- _AIM OF THE EXERCISE_
Within the entries below, the lines from the one with "C2: 100pF (3V3, GND) -> 150nF (3V3, GND)" through the one with "D1: diode (A" are to be set down exactly, both ends kept.

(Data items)
BEGIN
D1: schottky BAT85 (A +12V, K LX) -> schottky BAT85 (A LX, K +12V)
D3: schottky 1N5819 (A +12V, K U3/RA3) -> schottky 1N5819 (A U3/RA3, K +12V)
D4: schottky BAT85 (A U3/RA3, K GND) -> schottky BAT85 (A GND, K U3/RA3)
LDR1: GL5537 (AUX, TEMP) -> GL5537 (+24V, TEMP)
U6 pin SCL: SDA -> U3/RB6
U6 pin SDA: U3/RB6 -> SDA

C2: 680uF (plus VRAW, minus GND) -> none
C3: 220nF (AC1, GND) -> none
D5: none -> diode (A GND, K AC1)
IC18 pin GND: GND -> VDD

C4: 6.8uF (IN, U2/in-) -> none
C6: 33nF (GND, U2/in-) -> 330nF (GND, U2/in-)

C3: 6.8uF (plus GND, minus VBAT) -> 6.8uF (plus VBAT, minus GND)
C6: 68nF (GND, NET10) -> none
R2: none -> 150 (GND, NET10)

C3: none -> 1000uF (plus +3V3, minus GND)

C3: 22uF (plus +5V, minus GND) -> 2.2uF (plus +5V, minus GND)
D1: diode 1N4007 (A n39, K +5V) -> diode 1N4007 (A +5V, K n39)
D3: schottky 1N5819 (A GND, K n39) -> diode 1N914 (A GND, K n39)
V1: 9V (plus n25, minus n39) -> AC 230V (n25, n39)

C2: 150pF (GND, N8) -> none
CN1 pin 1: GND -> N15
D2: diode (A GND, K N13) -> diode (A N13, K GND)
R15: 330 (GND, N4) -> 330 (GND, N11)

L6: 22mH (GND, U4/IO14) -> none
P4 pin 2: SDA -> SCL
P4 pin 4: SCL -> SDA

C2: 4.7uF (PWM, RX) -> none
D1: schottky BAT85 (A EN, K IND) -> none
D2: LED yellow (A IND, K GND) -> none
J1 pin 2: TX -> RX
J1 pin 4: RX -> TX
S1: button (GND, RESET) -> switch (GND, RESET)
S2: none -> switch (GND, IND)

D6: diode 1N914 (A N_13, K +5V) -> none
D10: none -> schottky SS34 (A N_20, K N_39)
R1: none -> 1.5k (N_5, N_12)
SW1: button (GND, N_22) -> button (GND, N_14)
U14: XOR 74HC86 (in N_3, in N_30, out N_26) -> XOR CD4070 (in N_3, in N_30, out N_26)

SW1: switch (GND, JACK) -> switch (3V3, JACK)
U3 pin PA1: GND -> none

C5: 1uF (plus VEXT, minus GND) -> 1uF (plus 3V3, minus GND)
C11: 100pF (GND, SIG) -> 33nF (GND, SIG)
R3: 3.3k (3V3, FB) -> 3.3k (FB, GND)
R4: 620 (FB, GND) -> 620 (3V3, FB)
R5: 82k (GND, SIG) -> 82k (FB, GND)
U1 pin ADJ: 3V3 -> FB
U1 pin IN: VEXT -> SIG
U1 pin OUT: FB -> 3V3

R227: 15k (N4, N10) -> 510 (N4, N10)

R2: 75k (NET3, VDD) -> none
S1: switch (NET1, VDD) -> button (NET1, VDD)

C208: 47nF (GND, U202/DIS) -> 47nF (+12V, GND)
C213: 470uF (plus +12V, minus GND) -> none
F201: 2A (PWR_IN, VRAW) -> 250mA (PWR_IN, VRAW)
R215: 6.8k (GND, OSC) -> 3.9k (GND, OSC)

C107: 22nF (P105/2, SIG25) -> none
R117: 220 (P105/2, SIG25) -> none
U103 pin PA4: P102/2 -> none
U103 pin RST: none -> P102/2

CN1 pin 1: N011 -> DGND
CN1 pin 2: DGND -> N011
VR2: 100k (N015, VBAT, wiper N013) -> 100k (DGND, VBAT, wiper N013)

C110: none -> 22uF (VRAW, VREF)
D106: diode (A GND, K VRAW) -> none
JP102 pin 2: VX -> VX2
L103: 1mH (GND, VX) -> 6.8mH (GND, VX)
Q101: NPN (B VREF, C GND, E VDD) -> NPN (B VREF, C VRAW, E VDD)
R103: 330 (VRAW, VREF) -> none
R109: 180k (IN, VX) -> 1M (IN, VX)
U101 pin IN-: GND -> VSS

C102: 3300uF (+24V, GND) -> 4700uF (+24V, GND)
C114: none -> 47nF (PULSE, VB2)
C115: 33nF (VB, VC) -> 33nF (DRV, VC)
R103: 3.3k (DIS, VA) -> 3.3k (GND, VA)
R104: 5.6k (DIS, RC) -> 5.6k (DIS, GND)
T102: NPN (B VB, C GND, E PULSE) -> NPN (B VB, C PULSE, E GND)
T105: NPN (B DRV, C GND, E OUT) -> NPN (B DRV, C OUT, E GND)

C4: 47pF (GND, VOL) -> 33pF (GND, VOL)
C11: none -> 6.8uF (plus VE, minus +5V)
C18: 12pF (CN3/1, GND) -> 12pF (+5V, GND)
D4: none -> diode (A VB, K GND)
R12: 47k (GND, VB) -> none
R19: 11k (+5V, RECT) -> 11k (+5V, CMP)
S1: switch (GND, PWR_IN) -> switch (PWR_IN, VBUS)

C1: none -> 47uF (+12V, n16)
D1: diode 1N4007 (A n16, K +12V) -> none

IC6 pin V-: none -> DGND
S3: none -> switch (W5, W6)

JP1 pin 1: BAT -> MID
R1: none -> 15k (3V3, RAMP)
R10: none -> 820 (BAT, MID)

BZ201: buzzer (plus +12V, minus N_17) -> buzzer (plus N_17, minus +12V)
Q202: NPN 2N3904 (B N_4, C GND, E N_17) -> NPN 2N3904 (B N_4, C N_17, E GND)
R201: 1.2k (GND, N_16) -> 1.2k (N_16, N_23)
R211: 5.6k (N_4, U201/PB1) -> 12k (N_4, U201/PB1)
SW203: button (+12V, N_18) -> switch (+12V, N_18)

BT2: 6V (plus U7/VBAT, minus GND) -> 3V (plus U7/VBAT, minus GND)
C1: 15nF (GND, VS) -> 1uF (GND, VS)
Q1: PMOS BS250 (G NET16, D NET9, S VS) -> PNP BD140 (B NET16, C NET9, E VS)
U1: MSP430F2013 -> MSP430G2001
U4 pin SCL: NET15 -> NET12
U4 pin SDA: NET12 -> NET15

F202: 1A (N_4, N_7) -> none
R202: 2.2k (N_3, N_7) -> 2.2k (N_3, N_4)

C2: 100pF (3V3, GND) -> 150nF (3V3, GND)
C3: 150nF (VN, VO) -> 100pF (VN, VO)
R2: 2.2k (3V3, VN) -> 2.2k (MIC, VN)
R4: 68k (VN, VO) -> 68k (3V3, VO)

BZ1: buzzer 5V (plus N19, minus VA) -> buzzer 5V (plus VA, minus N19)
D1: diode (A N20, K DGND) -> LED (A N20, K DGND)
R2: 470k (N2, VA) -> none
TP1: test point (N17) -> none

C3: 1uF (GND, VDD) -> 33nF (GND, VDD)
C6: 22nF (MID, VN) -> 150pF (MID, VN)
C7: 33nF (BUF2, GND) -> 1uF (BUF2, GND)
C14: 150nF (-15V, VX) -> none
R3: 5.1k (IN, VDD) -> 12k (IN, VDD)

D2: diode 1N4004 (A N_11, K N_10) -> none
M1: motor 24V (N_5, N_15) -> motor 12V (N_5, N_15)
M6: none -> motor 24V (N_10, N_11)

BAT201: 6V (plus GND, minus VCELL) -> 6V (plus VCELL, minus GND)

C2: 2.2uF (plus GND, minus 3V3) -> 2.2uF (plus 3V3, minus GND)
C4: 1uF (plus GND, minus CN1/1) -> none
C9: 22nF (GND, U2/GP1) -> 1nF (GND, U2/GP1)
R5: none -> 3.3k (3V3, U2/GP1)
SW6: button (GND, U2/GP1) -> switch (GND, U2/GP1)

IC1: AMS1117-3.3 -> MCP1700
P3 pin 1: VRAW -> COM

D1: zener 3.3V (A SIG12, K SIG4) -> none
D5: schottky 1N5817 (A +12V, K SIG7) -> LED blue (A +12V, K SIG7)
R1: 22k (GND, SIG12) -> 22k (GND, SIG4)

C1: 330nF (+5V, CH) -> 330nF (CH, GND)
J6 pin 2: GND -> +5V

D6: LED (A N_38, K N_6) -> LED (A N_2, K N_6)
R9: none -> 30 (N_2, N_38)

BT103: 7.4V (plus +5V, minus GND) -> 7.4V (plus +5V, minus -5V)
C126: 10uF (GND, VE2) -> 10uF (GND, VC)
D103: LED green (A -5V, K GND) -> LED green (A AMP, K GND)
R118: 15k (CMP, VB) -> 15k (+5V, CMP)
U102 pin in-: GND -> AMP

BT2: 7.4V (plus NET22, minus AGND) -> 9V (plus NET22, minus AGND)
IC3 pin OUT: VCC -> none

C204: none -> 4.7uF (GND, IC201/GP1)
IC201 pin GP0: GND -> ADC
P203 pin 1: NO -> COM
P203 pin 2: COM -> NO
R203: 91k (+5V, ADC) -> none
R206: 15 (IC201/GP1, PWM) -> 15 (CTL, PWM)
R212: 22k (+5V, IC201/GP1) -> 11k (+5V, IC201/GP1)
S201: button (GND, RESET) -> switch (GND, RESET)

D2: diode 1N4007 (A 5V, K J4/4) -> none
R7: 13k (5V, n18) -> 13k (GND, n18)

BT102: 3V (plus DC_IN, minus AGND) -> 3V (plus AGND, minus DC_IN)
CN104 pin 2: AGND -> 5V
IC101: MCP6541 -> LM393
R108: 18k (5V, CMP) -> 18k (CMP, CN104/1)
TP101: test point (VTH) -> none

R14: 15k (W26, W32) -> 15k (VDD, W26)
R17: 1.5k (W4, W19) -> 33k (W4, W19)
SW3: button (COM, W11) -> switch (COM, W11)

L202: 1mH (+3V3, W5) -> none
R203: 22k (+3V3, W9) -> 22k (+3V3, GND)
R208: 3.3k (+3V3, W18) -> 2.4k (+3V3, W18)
END
- _REPLY_
C2: 100pF (3V3, GND) -> 150nF (3V3, GND)
C3: 150nF (VN, VO) -> 100pF (VN, VO)
R2: 2.2k (3V3, VN) -> 2.2k (MIC, VN)
R4: 68k (VN, VO) -> 68k (3V3, VO)

BZ1: buzzer 5V (plus N19, minus VA) -> buzzer 5V (plus VA, minus N19)
D1: diode (A N20, K DGND) -> LED (A N20, K DGND)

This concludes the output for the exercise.